--- START ---

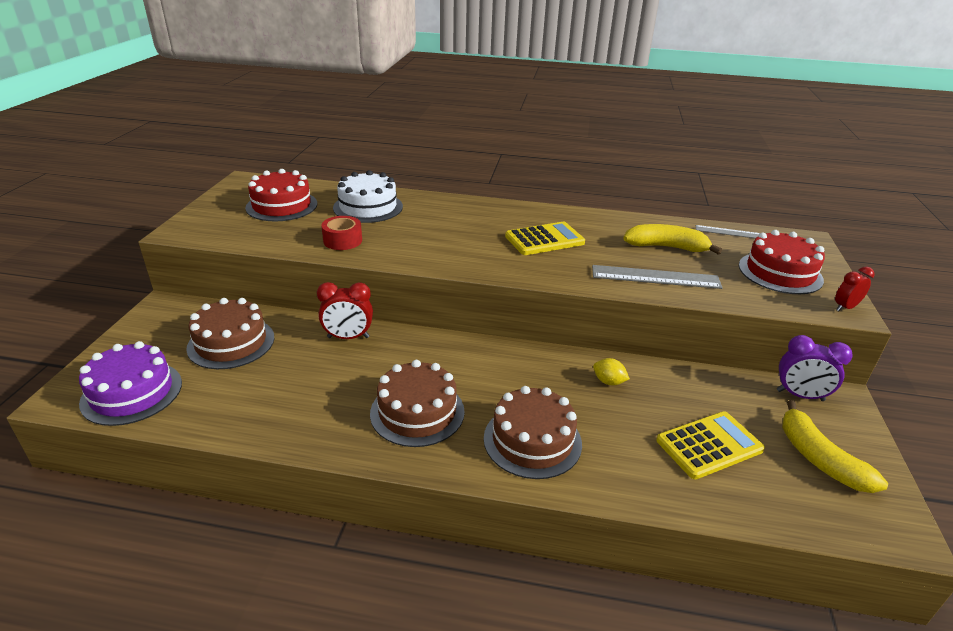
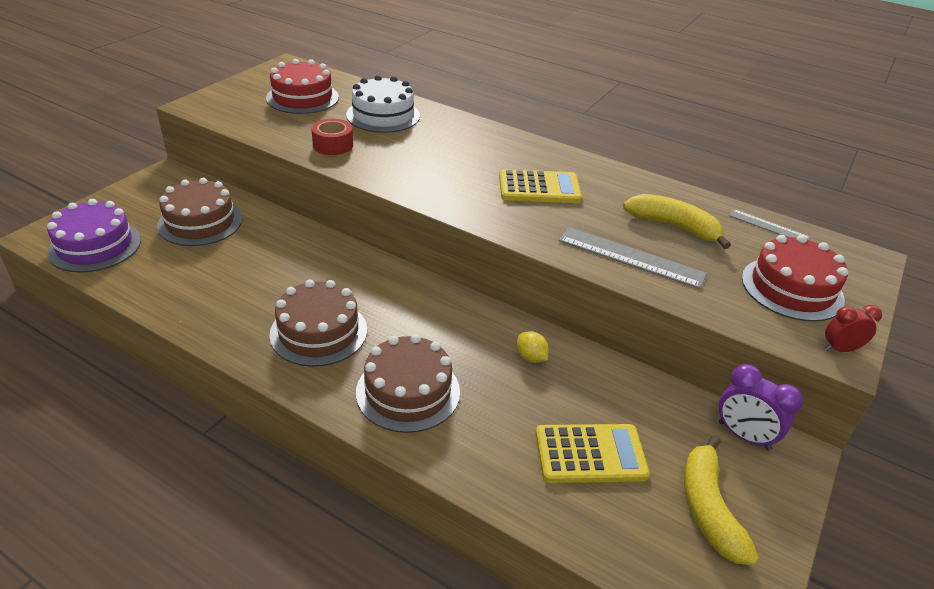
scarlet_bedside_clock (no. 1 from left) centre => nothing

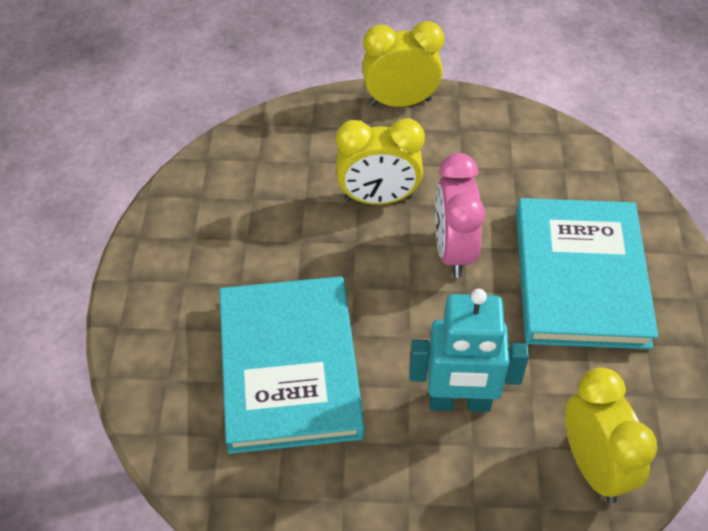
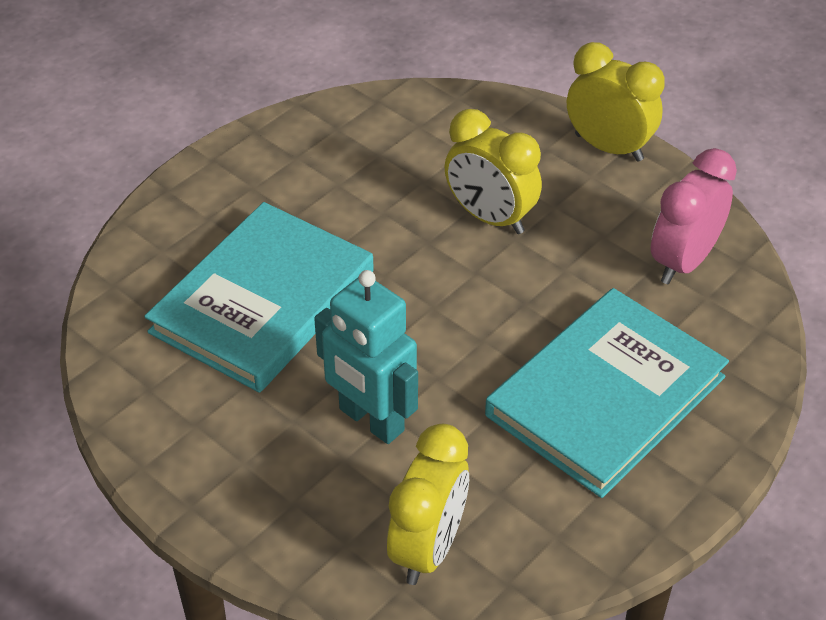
rose-pink_bedside_clock centre => rose-pink_bedside_clock middle right, shifted

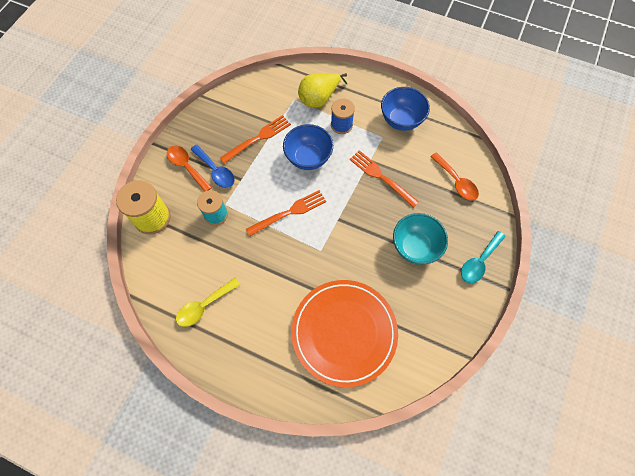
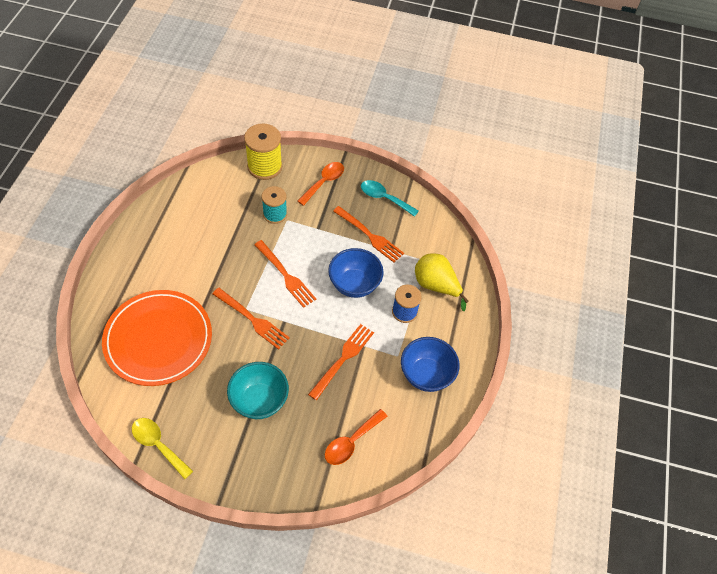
yellow_tablespoon middle left => yellow_tablespoon bottom left, shifted
blue_tablespoon centre => nothing
teal_tablespoon middle right => teal_tablespoon centre, shifted
nothing => orange-coloured_fork (no. 1 from left) centre

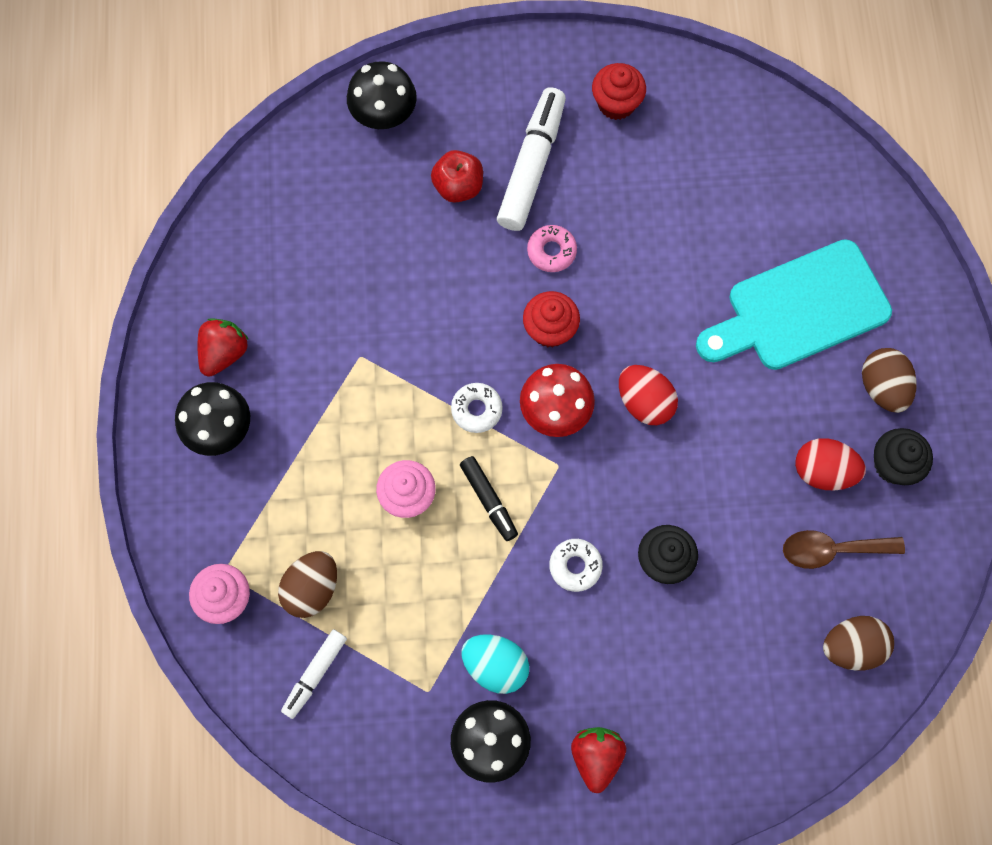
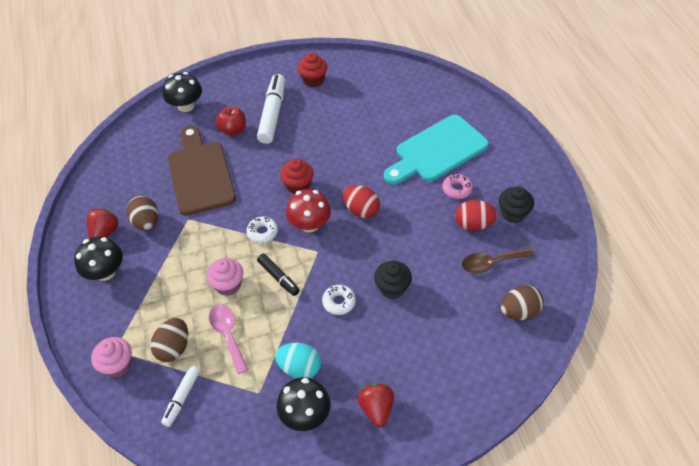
rose-pink_glazed_donut top centre => rose-pink_glazed_donut centre, shifted
dark_brown_egg (no. 3 from left in the first image) middle right => dark_brown_egg (no. 1 from left) middle left, shifted
nothing => dark_brown_bread_board middle left
nothing => rose-pink_tablespoon bottom left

--- END ---

EXERCISE DETAILS: Starting with the line that contains "dark_brown_egg (no. 3", output every line through the end of the listing above, unchanged.

EXERCISE OUTPUT:
dark_brown_egg (no. 3 from left in the first image) middle right => dark_brown_egg (no. 1 from left) middle left, shifted
nothing => dark_brown_bread_board middle left
nothing => rose-pink_tablespoon bottom left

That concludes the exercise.